■ Assignment ■
Return each line of the listing below that contains the word "decorative", copied in full and in its original order.
─── Data to process ───
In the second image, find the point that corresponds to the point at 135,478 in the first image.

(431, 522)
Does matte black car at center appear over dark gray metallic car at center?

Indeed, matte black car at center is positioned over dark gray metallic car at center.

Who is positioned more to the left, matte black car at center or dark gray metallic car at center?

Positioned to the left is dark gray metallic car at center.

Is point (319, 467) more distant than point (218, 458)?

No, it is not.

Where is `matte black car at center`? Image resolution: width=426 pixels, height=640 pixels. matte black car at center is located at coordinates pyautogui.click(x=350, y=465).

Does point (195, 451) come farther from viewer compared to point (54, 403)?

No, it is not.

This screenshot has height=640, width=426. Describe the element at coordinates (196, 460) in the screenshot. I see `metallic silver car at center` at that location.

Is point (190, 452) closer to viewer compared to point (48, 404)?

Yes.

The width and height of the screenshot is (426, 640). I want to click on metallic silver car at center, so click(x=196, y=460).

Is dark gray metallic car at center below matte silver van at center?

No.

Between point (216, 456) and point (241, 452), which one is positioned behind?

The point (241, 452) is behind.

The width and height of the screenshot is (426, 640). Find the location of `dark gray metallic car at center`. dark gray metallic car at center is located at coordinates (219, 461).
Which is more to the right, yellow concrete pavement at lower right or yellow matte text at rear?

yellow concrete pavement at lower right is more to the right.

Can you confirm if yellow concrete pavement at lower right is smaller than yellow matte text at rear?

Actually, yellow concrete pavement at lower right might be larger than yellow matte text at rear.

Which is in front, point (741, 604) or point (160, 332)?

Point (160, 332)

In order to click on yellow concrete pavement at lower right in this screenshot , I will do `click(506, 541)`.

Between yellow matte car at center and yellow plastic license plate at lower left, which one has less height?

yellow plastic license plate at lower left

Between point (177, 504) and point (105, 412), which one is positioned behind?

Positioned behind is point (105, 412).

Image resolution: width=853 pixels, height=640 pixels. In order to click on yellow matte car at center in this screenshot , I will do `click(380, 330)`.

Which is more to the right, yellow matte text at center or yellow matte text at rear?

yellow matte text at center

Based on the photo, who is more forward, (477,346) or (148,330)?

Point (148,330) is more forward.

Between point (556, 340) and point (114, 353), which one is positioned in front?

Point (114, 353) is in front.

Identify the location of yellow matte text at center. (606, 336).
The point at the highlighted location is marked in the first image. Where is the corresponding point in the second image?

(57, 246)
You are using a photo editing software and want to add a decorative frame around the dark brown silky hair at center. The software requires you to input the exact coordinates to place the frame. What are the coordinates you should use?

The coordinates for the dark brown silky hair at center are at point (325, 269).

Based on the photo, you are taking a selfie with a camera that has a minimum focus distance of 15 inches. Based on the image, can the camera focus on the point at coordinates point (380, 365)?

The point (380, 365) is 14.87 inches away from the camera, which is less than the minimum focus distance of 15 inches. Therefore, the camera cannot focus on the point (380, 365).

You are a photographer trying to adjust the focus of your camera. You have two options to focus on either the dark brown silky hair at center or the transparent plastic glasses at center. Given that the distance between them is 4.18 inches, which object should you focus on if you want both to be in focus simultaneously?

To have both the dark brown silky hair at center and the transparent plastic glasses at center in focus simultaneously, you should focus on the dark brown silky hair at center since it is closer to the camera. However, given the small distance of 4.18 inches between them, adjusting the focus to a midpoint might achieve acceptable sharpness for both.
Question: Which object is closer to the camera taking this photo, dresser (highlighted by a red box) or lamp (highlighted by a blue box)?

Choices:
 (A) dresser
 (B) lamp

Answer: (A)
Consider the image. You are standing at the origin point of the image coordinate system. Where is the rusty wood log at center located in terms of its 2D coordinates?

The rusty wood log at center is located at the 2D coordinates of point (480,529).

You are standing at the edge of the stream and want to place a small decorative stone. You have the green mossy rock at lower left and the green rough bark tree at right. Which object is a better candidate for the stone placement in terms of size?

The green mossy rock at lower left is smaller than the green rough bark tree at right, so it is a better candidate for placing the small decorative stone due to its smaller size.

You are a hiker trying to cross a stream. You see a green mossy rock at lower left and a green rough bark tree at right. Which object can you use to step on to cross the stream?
───
■ Exercise result ■
You are using a photo editing software and want to add a decorative frame around the dark brown silky hair at center. The software requires you to input the exact coordinates to place the frame. What are the coordinates you should use?
You are standing at the edge of the stream and want to place a small decorative stone. You have the green mossy rock at lower left and the green rough bark tree at right. Which object is a better candidate for the stone placement in terms of size?
The green mossy rock at lower left is smaller than the green rough bark tree at right, so it is a better candidate for placing the small decorative stone due to its smaller size.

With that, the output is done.